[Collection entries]
-- Opening Marker --
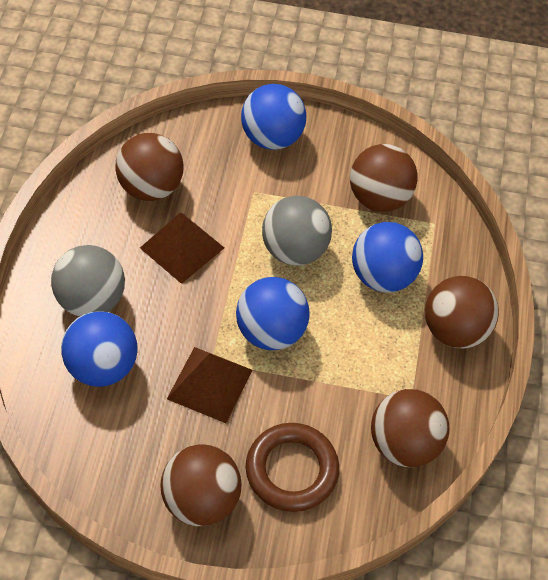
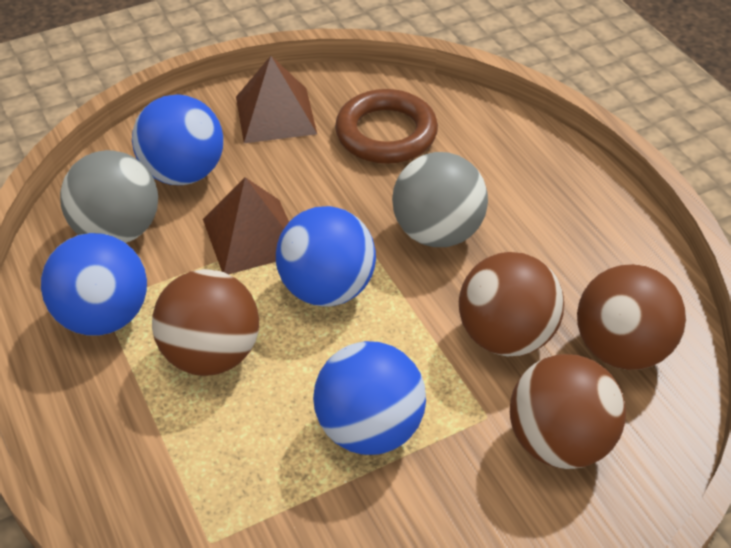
brown ball: 5 -> 4

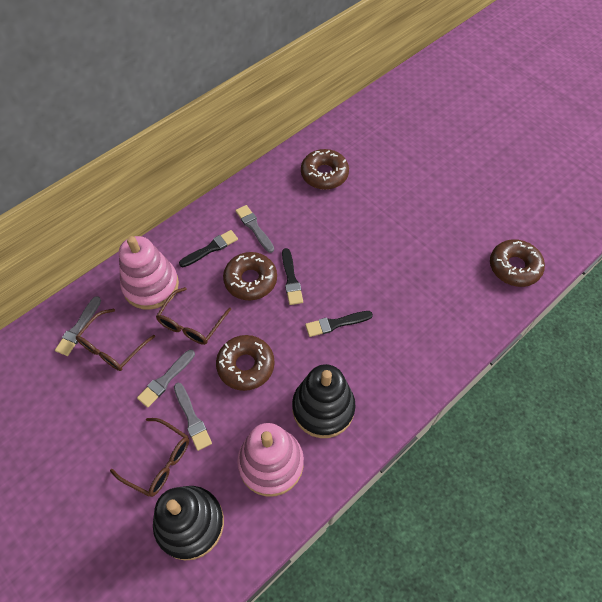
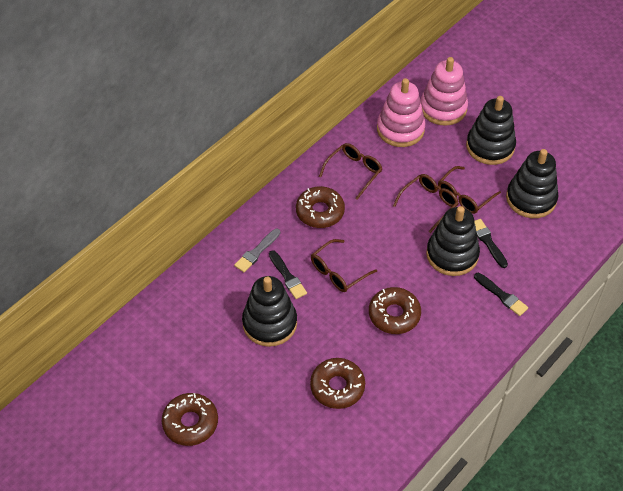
black stacking toy: 2 -> 4
brown glasses: 3 -> 4
grey brush: 4 -> 1

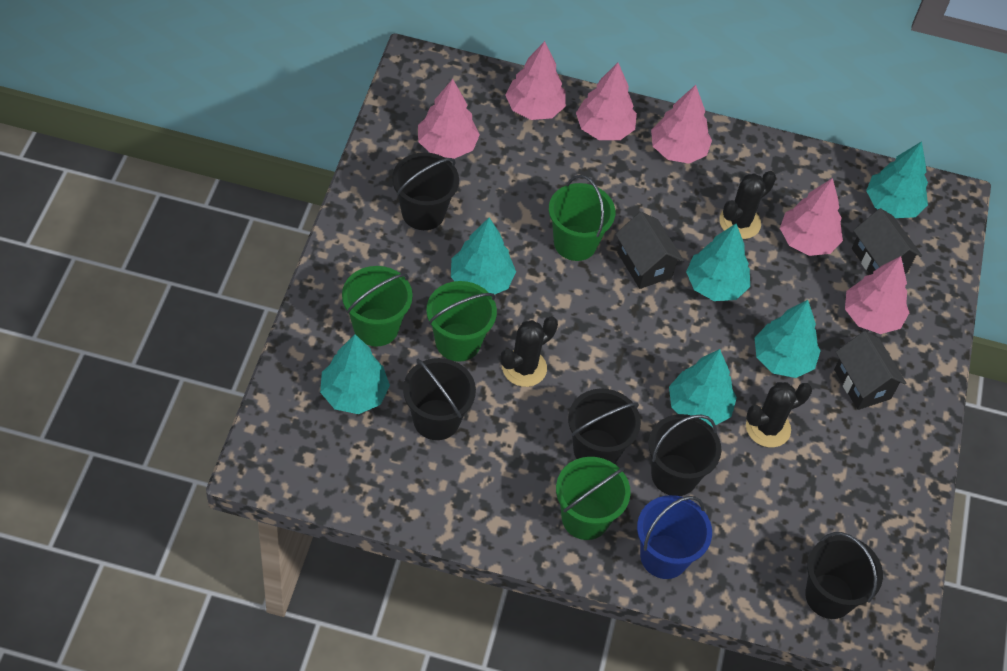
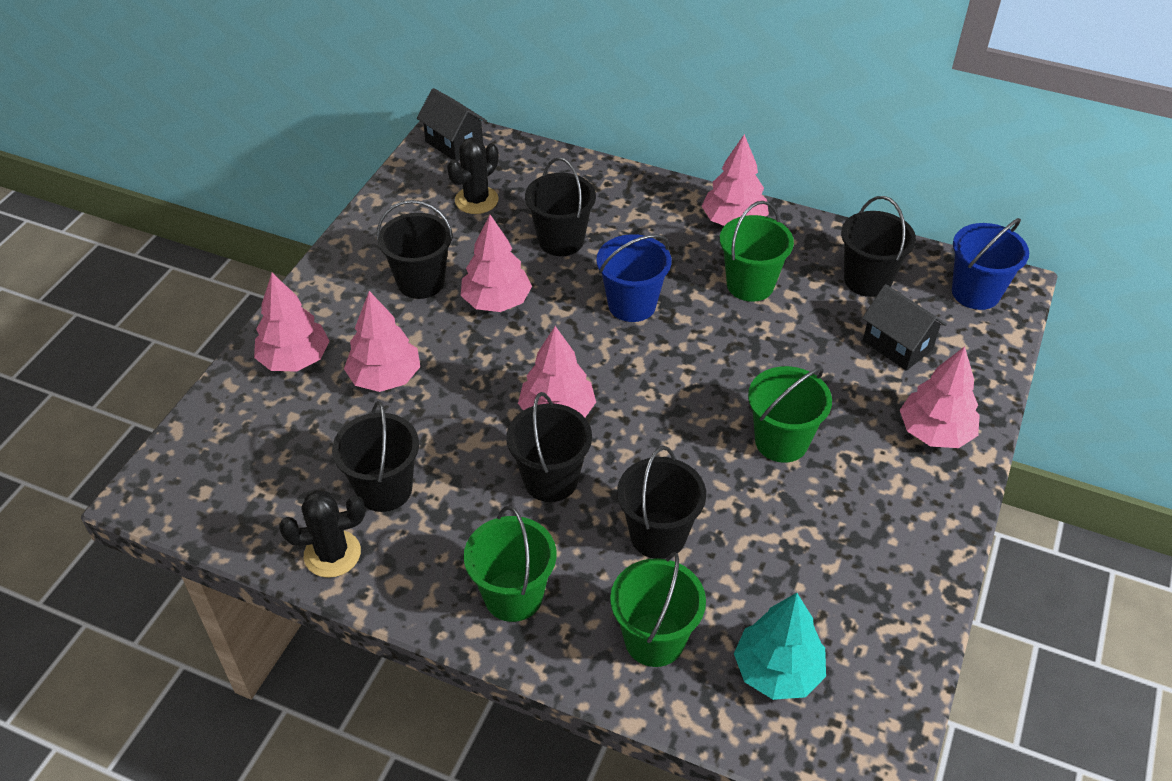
black bucket: 5 -> 6
black cactus: 3 -> 2
black house: 3 -> 2
blue bucket: 1 -> 2
turquoise tree: 6 -> 1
-- Closing Marker --
--- Directions for this task ---
Repeat word for word the lines beginning at the one with "brown glasses: 3 -> 4" and ending at the final line of the records above, both included, and no others. Leave the pictures out.

--- Reply to the task ---
brown glasses: 3 -> 4
grey brush: 4 -> 1

black bucket: 5 -> 6
black cactus: 3 -> 2
black house: 3 -> 2
blue bucket: 1 -> 2
turquoise tree: 6 -> 1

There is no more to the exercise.